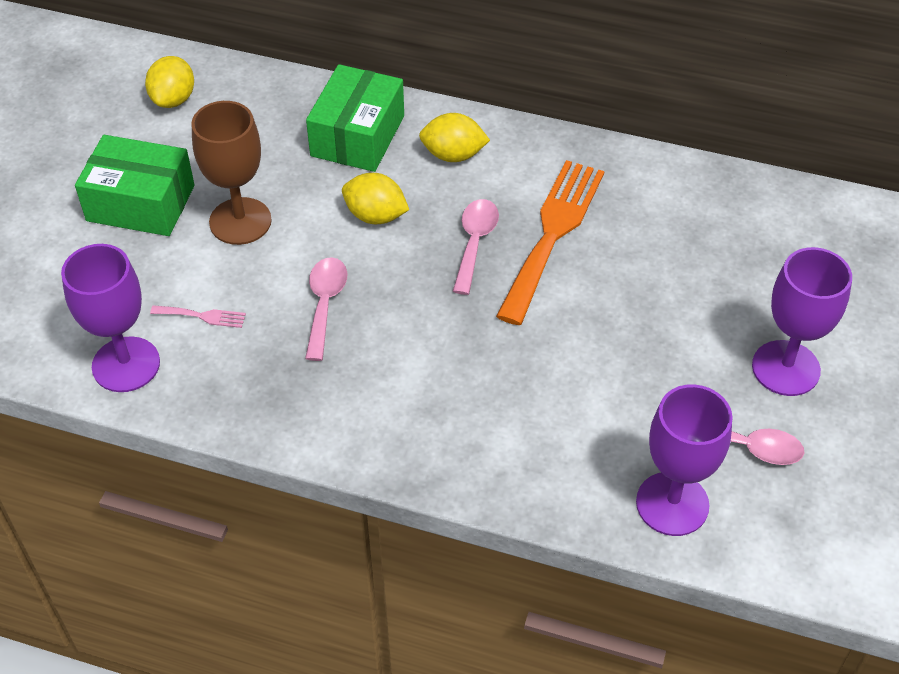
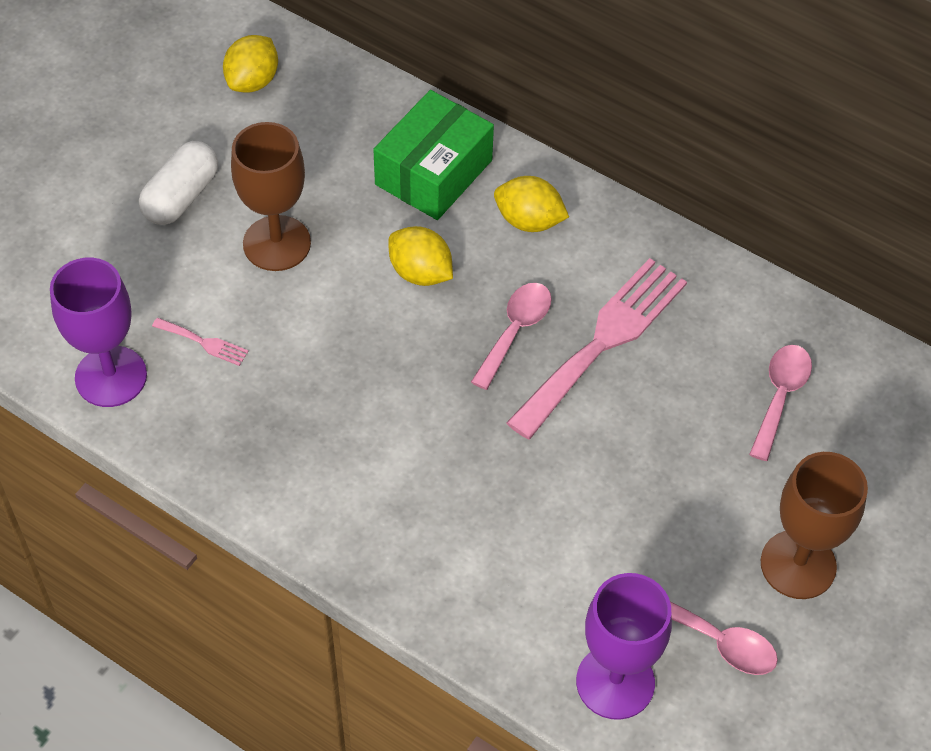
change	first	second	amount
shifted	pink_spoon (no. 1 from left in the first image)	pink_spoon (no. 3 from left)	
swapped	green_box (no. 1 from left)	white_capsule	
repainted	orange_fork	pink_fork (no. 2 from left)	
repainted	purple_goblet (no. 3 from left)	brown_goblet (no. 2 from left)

### WORK TO BE COMPLETED:
Output only the lines running from the line with "from left in" through the final line of the data, inclusive.

### EXERCISE RESPONSE:
shifted	pink_spoon (no. 1 from left in the first image)	pink_spoon (no. 3 from left)	
swapped	green_box (no. 1 from left)	white_capsule	
repainted	orange_fork	pink_fork (no. 2 from left)	
repainted	purple_goblet (no. 3 from left)	brown_goblet (no. 2 from left)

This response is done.